• [ENTRIES SUPPLIED]
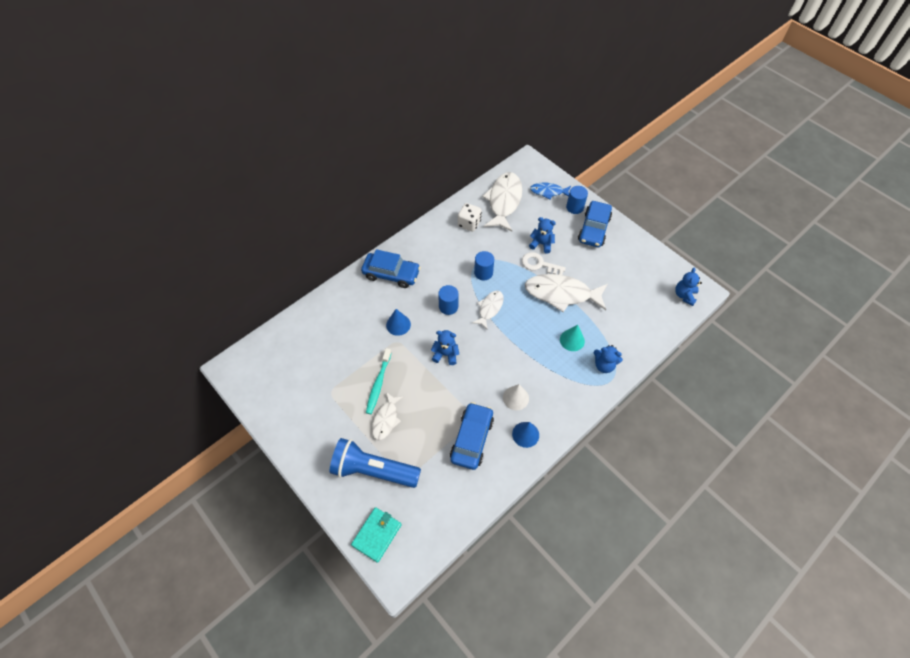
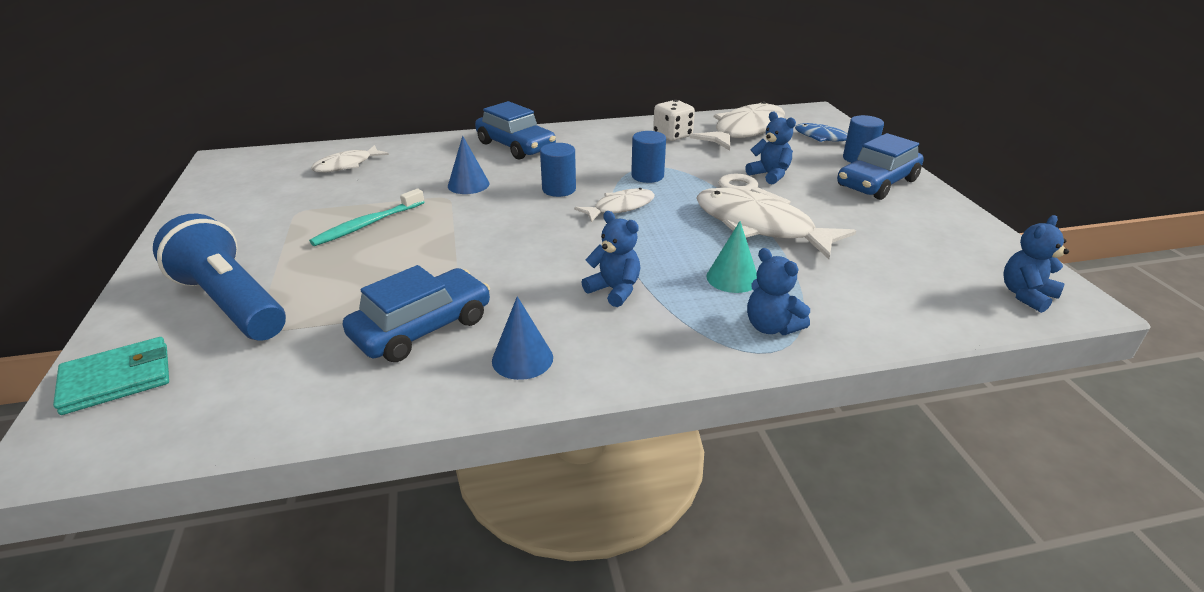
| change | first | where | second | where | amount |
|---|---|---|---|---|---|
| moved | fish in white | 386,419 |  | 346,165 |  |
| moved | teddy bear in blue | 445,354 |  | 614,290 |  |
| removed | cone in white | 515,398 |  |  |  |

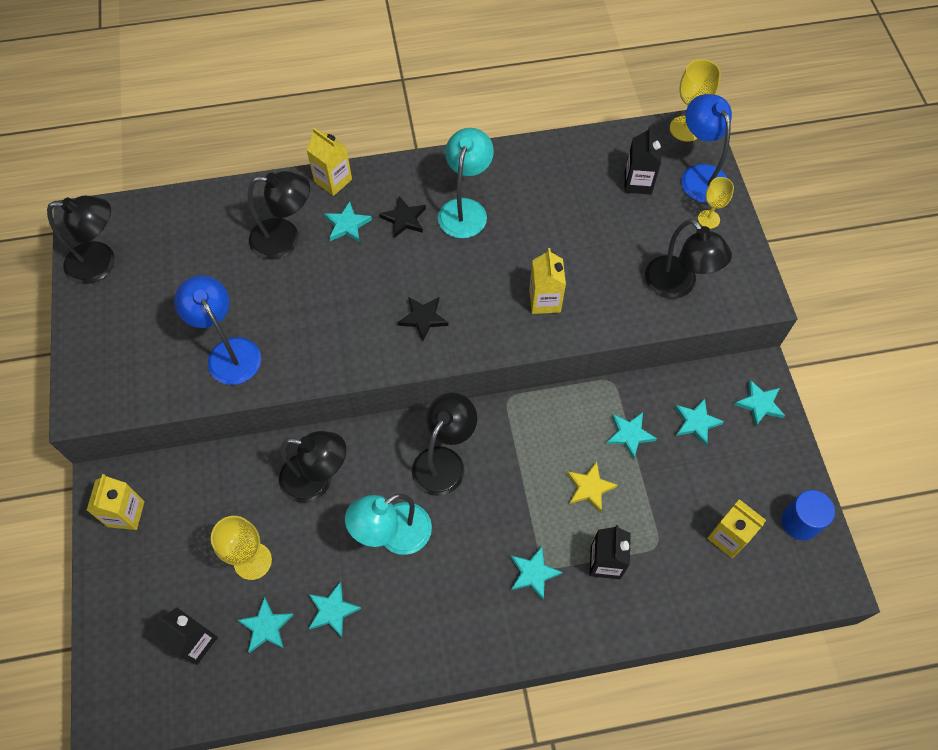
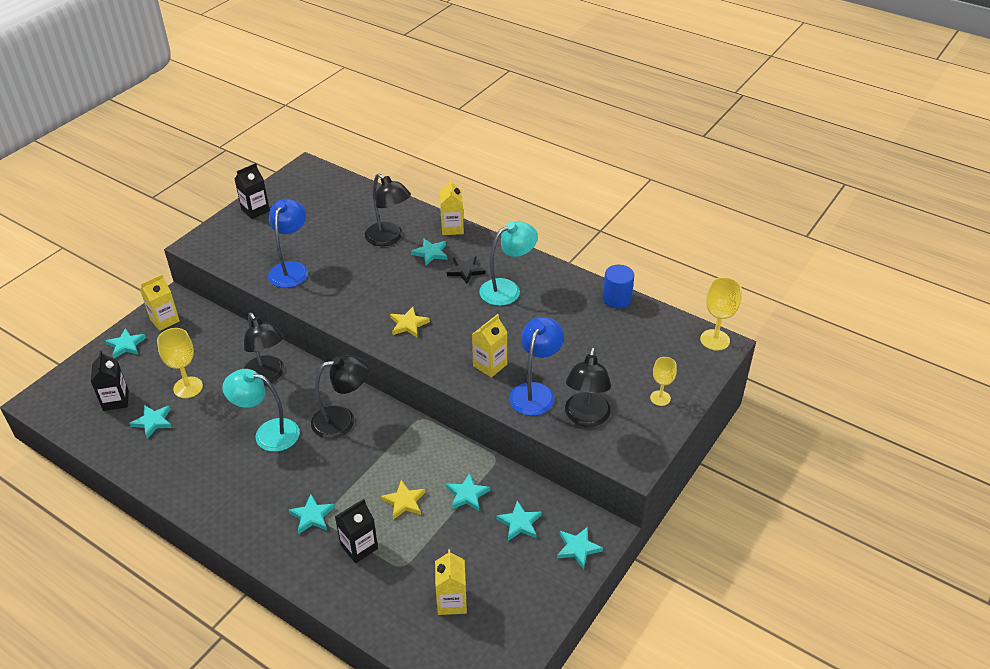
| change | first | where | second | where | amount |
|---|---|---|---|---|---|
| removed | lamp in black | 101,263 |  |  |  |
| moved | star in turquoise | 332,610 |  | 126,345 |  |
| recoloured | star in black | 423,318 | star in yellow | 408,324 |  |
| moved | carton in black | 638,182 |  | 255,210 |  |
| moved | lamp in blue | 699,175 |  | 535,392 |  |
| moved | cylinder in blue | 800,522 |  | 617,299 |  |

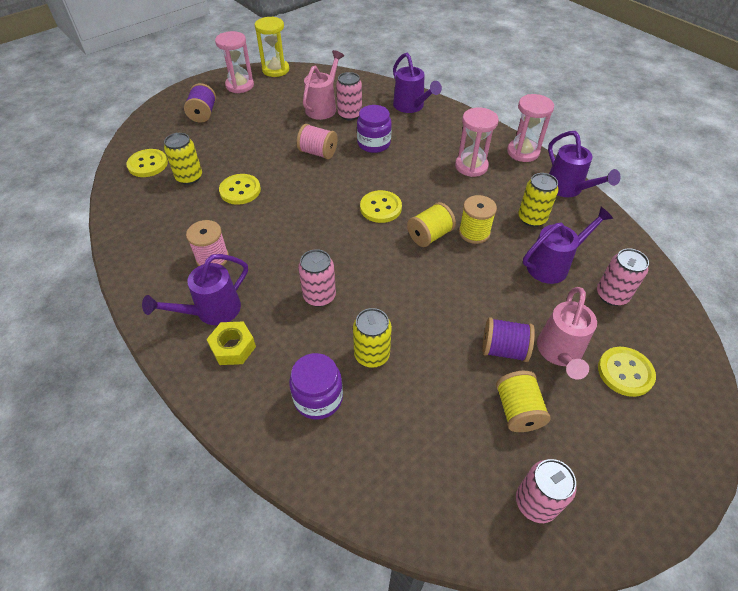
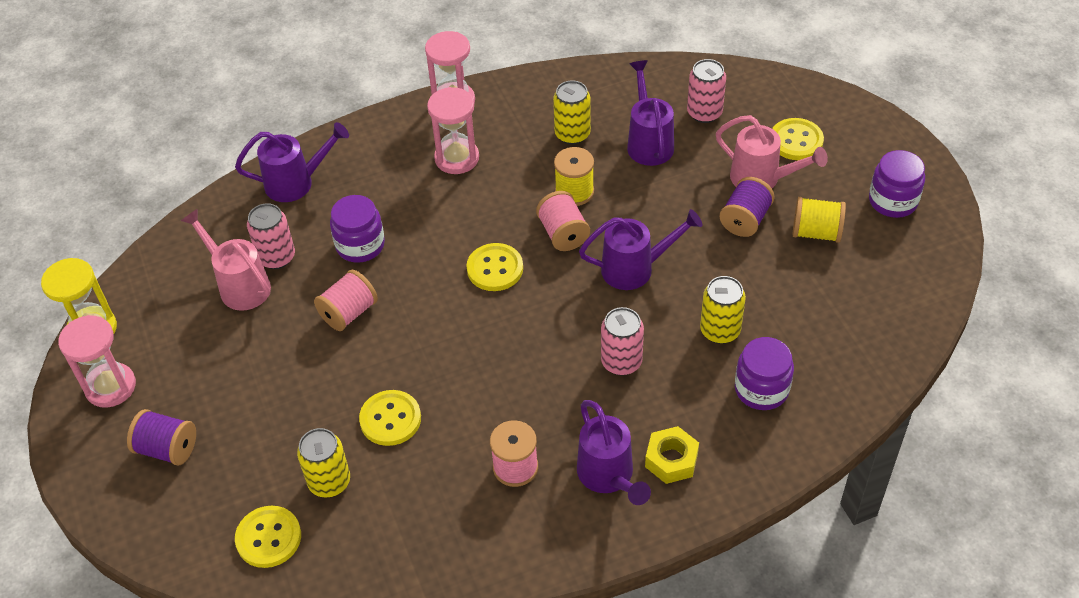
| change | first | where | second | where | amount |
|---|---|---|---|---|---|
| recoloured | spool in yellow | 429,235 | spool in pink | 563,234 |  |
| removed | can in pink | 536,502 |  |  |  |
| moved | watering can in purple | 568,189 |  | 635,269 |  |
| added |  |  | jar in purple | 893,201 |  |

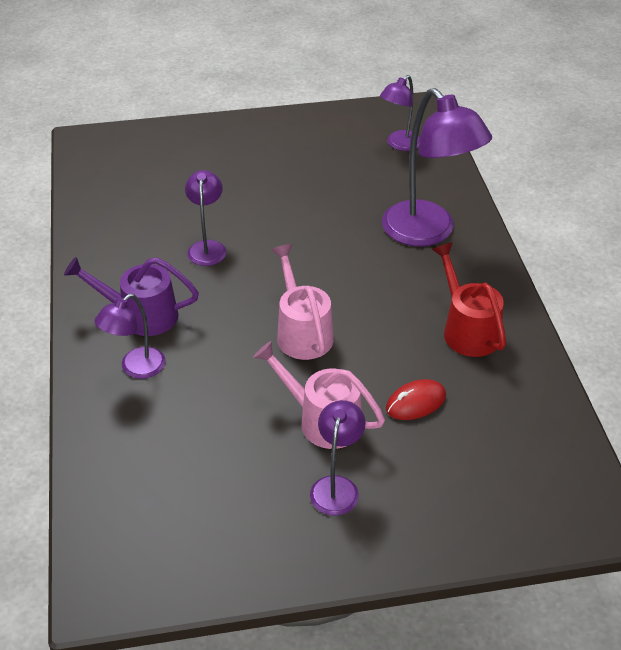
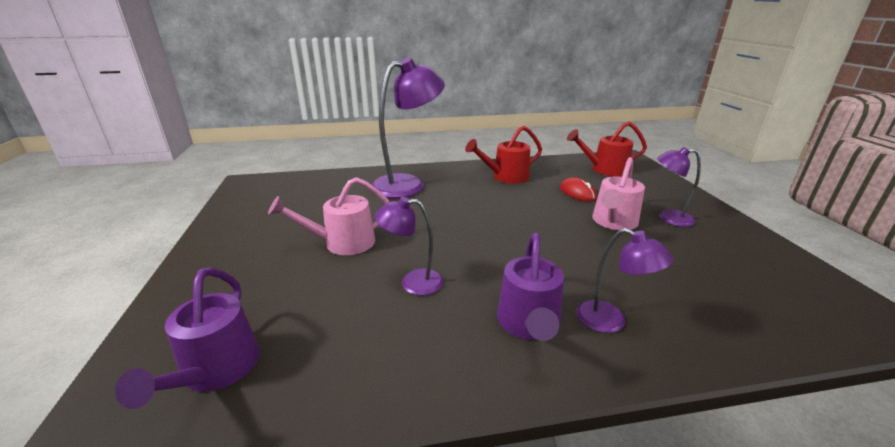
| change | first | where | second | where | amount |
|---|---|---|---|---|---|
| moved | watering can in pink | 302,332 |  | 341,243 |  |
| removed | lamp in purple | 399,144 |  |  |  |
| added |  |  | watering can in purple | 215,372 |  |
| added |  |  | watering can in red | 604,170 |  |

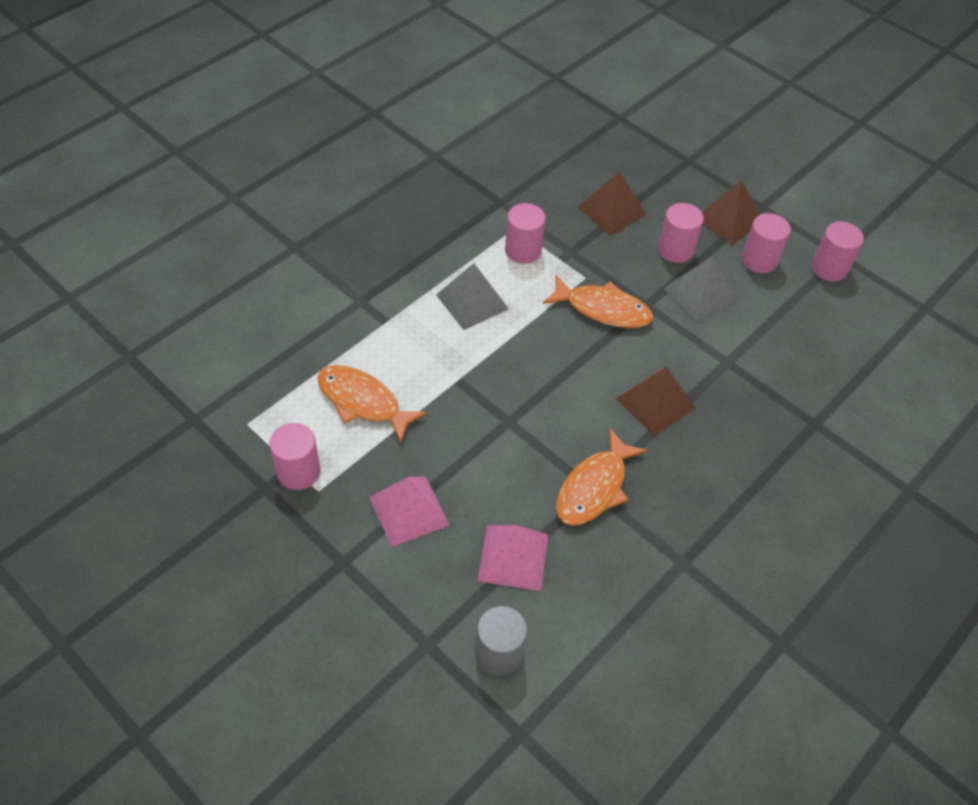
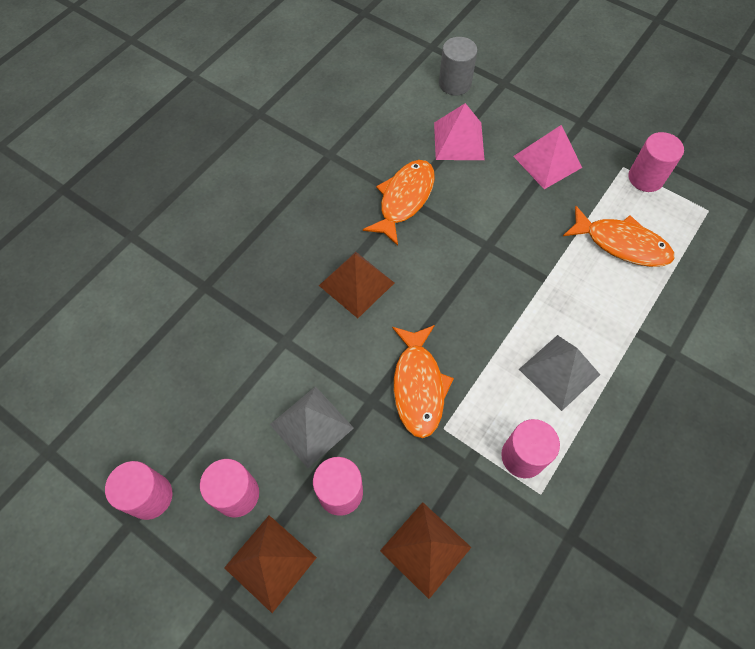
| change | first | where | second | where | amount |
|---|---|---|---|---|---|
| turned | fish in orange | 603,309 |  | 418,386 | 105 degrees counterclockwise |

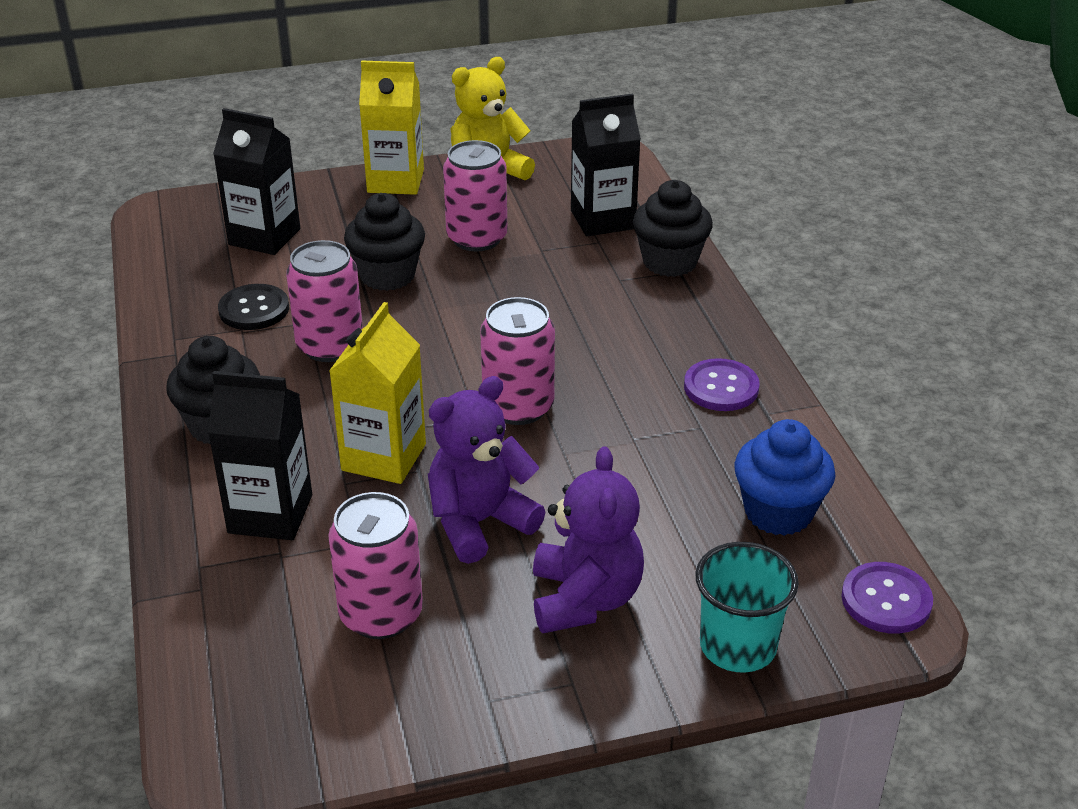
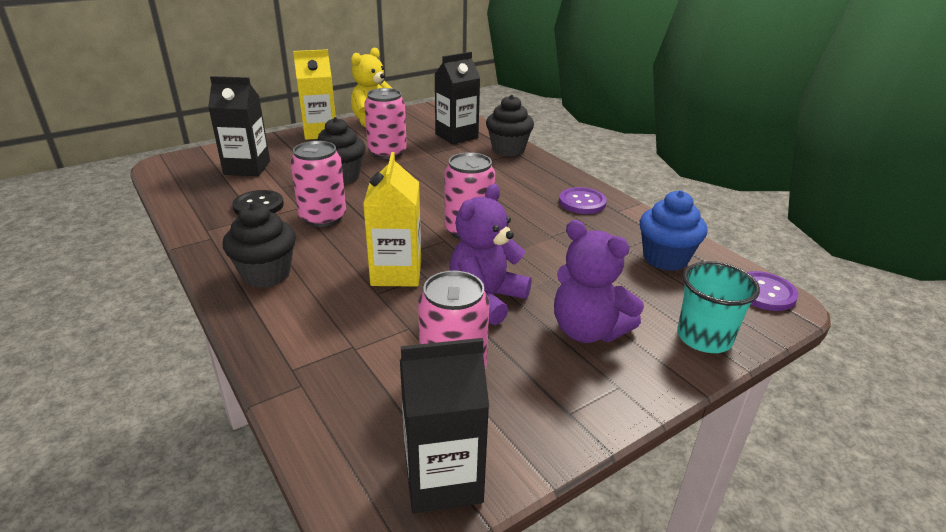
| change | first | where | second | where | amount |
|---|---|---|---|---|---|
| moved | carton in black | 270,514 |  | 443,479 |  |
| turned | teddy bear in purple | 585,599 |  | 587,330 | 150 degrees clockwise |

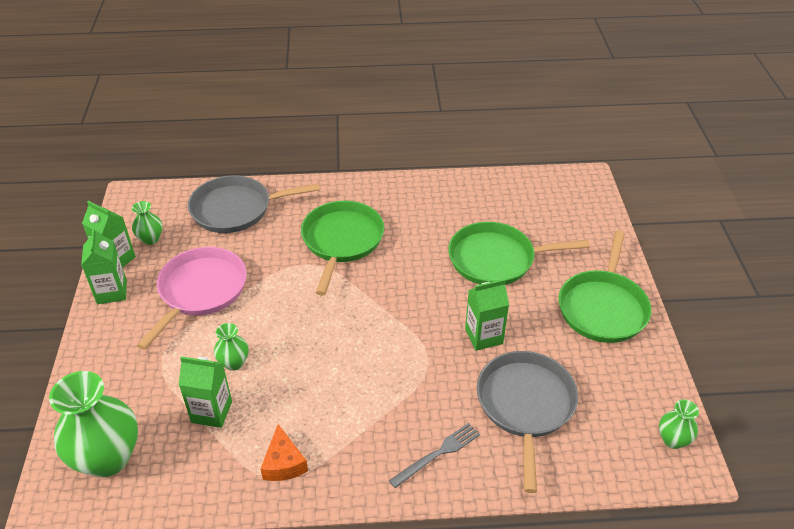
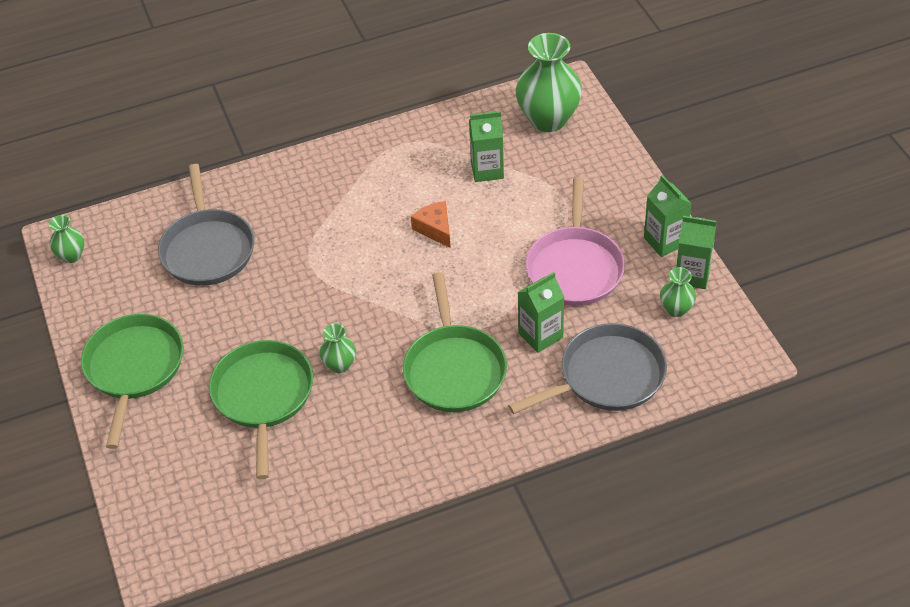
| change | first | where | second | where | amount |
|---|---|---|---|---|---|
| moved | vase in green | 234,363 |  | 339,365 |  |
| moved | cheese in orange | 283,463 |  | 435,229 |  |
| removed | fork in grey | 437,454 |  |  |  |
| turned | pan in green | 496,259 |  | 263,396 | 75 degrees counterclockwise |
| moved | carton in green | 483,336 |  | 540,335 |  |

• [YOUR ASSIGNMENT]
Could you give all the records again, exactly, minus the pictures?

• [RESPONSE AREA]
| change | first | where | second | where | amount |
|---|---|---|---|---|---|
| moved | fish in white | 386,419 |  | 346,165 |  |
| moved | teddy bear in blue | 445,354 |  | 614,290 |  |
| removed | cone in white | 515,398 |  |  |  |

| change | first | where | second | where | amount |
|---|---|---|---|---|---|
| removed | lamp in black | 101,263 |  |  |  |
| moved | star in turquoise | 332,610 |  | 126,345 |  |
| recoloured | star in black | 423,318 | star in yellow | 408,324 |  |
| moved | carton in black | 638,182 |  | 255,210 |  |
| moved | lamp in blue | 699,175 |  | 535,392 |  |
| moved | cylinder in blue | 800,522 |  | 617,299 |  |

| change | first | where | second | where | amount |
|---|---|---|---|---|---|
| recoloured | spool in yellow | 429,235 | spool in pink | 563,234 |  |
| removed | can in pink | 536,502 |  |  |  |
| moved | watering can in purple | 568,189 |  | 635,269 |  |
| added |  |  | jar in purple | 893,201 |  |

| change | first | where | second | where | amount |
|---|---|---|---|---|---|
| moved | watering can in pink | 302,332 |  | 341,243 |  |
| removed | lamp in purple | 399,144 |  |  |  |
| added |  |  | watering can in purple | 215,372 |  |
| added |  |  | watering can in red | 604,170 |  |

| change | first | where | second | where | amount |
|---|---|---|---|---|---|
| turned | fish in orange | 603,309 |  | 418,386 | 105 degrees counterclockwise |

| change | first | where | second | where | amount |
|---|---|---|---|---|---|
| moved | carton in black | 270,514 |  | 443,479 |  |
| turned | teddy bear in purple | 585,599 |  | 587,330 | 150 degrees clockwise |

| change | first | where | second | where | amount |
|---|---|---|---|---|---|
| moved | vase in green | 234,363 |  | 339,365 |  |
| moved | cheese in orange | 283,463 |  | 435,229 |  |
| removed | fork in grey | 437,454 |  |  |  |
| turned | pan in green | 496,259 |  | 263,396 | 75 degrees counterclockwise |
| moved | carton in green | 483,336 |  | 540,335 |  |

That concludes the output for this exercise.